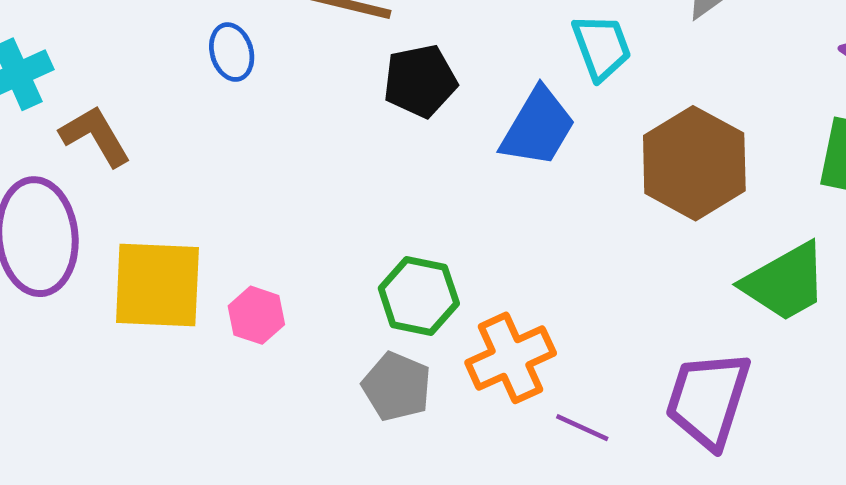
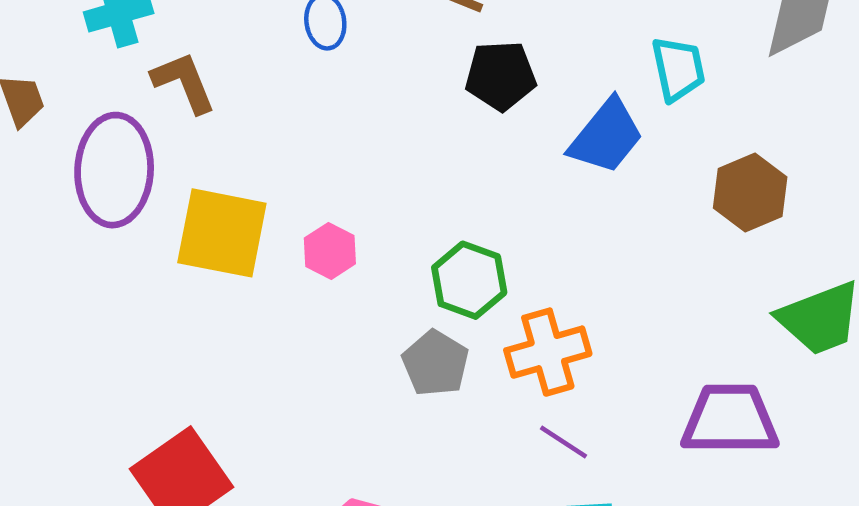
brown hexagon: (694, 163) -> (750, 192), size x0.7
pink hexagon: (256, 315) -> (330, 251), moved
purple trapezoid: (708, 400) -> (730, 419), turned 64
purple line: (582, 428) -> (564, 442), moved

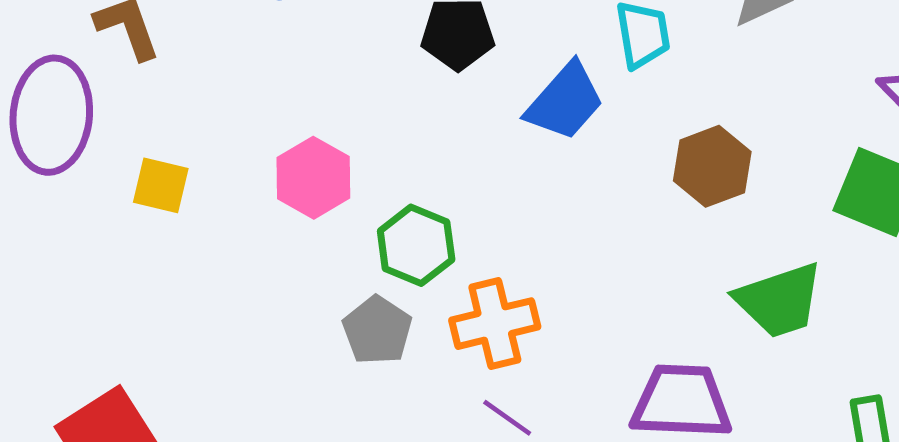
yellow square: (222, 233) -> (161, 185), size x0.6
pink hexagon: (330, 251) -> (313, 178), moved, size x1.4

--*--

[Problem]
When the string "pink" appears in a line of the records above, that line is to be copied.

[Result of this task]
pink hexagon: (256, 315) -> (330, 251), moved
pink hexagon: (330, 251) -> (313, 178), moved, size x1.4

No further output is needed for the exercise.